_Exercise data:_
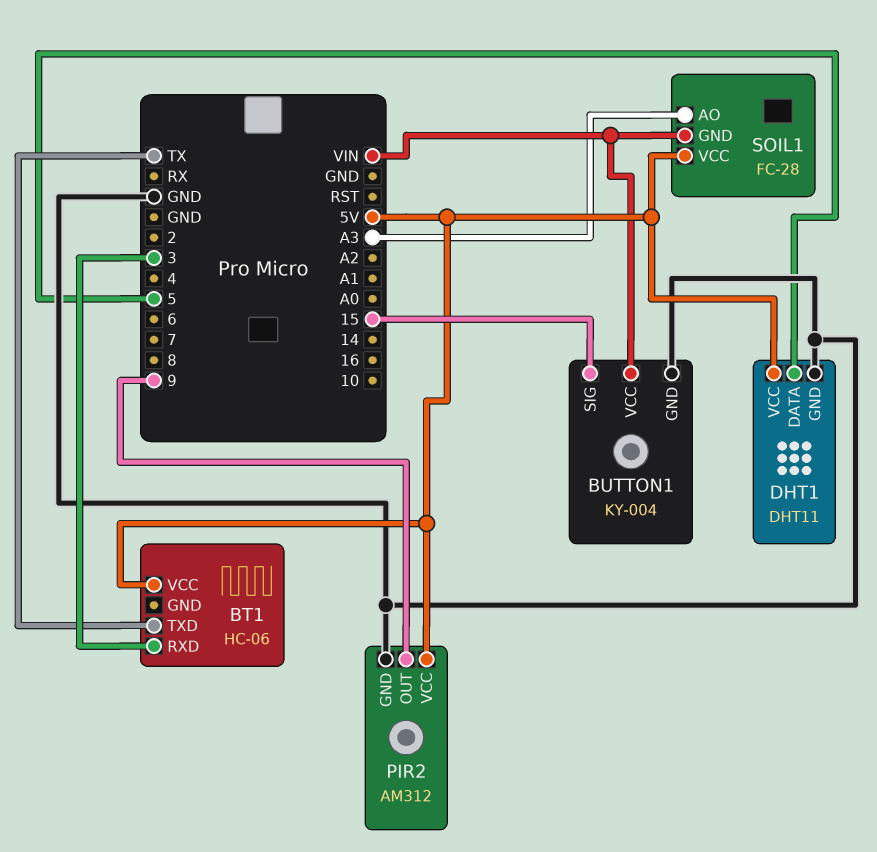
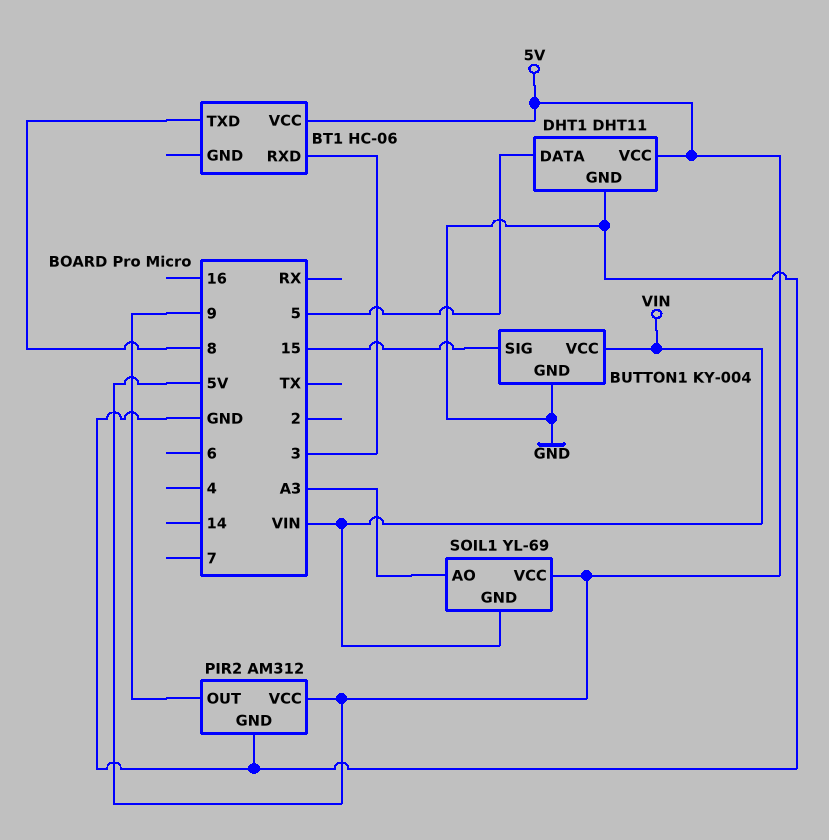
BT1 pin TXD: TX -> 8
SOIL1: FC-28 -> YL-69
---
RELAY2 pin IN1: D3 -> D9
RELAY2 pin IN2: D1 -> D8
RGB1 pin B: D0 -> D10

_To do:_ Please return only the lines above, starting at the line that has "RELAY2 pin IN1: D3 -> D9" and ending at the line that has "RGB1 pin B: D0 -> D10", keeping both and leaving each one unchanged.

_The completed task:_
RELAY2 pin IN1: D3 -> D9
RELAY2 pin IN2: D1 -> D8
RGB1 pin B: D0 -> D10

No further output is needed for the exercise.